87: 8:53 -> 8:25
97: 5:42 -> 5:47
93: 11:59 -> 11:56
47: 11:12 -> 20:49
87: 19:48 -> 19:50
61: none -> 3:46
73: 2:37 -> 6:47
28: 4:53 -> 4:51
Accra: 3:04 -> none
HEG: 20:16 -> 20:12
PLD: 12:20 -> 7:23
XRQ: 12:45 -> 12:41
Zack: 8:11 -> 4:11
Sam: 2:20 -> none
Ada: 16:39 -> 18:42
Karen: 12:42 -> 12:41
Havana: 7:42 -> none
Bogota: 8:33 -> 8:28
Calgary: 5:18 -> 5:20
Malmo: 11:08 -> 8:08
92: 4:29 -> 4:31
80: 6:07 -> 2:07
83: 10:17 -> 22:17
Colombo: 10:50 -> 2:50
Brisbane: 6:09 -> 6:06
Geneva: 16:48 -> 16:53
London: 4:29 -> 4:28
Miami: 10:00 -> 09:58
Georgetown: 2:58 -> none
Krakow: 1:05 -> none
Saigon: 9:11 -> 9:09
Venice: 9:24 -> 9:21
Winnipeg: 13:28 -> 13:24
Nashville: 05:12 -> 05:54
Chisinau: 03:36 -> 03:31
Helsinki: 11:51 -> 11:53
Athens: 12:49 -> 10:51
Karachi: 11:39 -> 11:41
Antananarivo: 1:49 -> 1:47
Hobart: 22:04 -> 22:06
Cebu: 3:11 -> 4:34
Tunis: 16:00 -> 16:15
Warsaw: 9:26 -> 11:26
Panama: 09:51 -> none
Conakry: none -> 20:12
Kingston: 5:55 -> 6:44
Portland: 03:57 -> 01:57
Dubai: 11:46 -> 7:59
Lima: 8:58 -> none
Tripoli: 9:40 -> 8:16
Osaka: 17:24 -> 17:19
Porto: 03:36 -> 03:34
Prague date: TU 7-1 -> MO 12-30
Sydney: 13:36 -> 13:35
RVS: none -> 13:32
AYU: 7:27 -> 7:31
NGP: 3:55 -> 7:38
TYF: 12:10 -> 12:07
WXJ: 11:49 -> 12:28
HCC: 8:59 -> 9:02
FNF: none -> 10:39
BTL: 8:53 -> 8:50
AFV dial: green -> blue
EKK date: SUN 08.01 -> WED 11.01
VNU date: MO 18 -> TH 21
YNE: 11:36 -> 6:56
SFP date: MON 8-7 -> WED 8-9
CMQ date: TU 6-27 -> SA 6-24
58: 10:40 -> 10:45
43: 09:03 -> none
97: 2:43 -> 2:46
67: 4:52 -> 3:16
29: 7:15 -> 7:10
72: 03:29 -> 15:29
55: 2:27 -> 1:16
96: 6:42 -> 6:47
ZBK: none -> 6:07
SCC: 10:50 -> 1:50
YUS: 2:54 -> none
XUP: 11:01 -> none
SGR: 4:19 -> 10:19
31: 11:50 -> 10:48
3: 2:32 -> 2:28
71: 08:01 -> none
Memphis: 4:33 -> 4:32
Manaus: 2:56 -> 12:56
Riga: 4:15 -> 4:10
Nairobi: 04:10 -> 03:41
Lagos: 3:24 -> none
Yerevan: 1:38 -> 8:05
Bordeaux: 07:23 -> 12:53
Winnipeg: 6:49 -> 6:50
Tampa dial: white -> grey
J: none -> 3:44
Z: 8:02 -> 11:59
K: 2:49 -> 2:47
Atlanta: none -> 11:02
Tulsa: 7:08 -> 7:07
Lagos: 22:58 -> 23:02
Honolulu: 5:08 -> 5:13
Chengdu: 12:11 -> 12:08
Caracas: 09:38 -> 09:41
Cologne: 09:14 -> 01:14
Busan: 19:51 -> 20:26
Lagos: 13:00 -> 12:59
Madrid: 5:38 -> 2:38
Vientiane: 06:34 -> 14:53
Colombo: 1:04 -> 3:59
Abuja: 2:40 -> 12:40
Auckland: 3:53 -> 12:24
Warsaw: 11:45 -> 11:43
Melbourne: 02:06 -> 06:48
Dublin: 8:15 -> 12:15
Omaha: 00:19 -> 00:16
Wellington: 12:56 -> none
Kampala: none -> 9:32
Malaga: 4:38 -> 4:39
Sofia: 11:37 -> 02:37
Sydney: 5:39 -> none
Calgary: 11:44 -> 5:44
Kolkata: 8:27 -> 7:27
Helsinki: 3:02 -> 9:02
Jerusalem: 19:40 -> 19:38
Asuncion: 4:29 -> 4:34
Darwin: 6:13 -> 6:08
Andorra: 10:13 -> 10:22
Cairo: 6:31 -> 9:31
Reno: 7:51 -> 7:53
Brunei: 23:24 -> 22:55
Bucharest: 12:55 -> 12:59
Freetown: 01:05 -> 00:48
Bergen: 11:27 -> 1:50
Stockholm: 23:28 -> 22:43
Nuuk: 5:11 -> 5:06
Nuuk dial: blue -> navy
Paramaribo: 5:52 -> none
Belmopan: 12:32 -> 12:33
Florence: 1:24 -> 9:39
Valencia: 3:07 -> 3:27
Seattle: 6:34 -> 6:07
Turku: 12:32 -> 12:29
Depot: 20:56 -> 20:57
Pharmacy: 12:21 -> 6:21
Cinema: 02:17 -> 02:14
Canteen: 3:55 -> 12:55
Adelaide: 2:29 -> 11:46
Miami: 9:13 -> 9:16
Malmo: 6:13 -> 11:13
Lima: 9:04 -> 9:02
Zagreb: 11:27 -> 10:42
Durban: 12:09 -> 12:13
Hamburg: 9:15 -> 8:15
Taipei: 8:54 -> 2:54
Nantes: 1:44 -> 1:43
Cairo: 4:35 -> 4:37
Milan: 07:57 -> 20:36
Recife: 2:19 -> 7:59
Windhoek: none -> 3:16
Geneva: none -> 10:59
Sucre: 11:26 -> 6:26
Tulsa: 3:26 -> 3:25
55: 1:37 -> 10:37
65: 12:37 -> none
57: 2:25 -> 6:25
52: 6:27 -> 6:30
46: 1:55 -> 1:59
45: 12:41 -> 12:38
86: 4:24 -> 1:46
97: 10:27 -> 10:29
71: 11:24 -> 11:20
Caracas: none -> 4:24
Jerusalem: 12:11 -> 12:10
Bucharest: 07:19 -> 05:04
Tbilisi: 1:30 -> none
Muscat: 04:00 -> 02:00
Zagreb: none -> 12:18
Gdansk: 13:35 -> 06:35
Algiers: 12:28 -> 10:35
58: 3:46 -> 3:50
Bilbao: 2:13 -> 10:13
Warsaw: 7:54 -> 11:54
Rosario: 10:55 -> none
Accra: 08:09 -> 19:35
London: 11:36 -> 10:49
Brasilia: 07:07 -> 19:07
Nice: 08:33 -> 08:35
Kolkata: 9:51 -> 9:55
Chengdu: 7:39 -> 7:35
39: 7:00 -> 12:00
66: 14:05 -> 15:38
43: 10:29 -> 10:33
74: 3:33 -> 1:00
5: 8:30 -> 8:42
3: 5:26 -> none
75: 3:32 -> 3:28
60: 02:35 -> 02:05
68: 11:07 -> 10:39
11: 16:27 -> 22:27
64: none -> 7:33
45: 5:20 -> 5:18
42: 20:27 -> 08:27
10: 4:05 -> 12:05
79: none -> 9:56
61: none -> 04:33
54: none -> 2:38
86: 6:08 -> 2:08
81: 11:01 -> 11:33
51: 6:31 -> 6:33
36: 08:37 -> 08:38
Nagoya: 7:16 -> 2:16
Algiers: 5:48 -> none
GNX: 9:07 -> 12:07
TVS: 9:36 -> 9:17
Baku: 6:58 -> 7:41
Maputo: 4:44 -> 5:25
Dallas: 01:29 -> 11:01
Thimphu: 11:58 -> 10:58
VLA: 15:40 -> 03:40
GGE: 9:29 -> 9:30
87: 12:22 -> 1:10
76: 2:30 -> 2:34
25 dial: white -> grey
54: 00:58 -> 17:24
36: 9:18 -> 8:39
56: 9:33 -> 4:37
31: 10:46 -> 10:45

EXERCISE BRIEF - Reproduce every row, unchanged, from the first row down to and including the row that contains "55: 2:27 -> 1:16".

RESULT -
87: 8:53 -> 8:25
97: 5:42 -> 5:47
93: 11:59 -> 11:56
47: 11:12 -> 20:49
87: 19:48 -> 19:50
61: none -> 3:46
73: 2:37 -> 6:47
28: 4:53 -> 4:51
Accra: 3:04 -> none
HEG: 20:16 -> 20:12
PLD: 12:20 -> 7:23
XRQ: 12:45 -> 12:41
Zack: 8:11 -> 4:11
Sam: 2:20 -> none
Ada: 16:39 -> 18:42
Karen: 12:42 -> 12:41
Havana: 7:42 -> none
Bogota: 8:33 -> 8:28
Calgary: 5:18 -> 5:20
Malmo: 11:08 -> 8:08
92: 4:29 -> 4:31
80: 6:07 -> 2:07
83: 10:17 -> 22:17
Colombo: 10:50 -> 2:50
Brisbane: 6:09 -> 6:06
Geneva: 16:48 -> 16:53
London: 4:29 -> 4:28
Miami: 10:00 -> 09:58
Georgetown: 2:58 -> none
Krakow: 1:05 -> none
Saigon: 9:11 -> 9:09
Venice: 9:24 -> 9:21
Winnipeg: 13:28 -> 13:24
Nashville: 05:12 -> 05:54
Chisinau: 03:36 -> 03:31
Helsinki: 11:51 -> 11:53
Athens: 12:49 -> 10:51
Karachi: 11:39 -> 11:41
Antananarivo: 1:49 -> 1:47
Hobart: 22:04 -> 22:06
Cebu: 3:11 -> 4:34
Tunis: 16:00 -> 16:15
Warsaw: 9:26 -> 11:26
Panama: 09:51 -> none
Conakry: none -> 20:12
Kingston: 5:55 -> 6:44
Portland: 03:57 -> 01:57
Dubai: 11:46 -> 7:59
Lima: 8:58 -> none
Tripoli: 9:40 -> 8:16
Osaka: 17:24 -> 17:19
Porto: 03:36 -> 03:34
Prague date: TU 7-1 -> MO 12-30
Sydney: 13:36 -> 13:35
RVS: none -> 13:32
AYU: 7:27 -> 7:31
NGP: 3:55 -> 7:38
TYF: 12:10 -> 12:07
WXJ: 11:49 -> 12:28
HCC: 8:59 -> 9:02
FNF: none -> 10:39
BTL: 8:53 -> 8:50
AFV dial: green -> blue
EKK date: SUN 08.01 -> WED 11.01
VNU date: MO 18 -> TH 21
YNE: 11:36 -> 6:56
SFP date: MON 8-7 -> WED 8-9
CMQ date: TU 6-27 -> SA 6-24
58: 10:40 -> 10:45
43: 09:03 -> none
97: 2:43 -> 2:46
67: 4:52 -> 3:16
29: 7:15 -> 7:10
72: 03:29 -> 15:29
55: 2:27 -> 1:16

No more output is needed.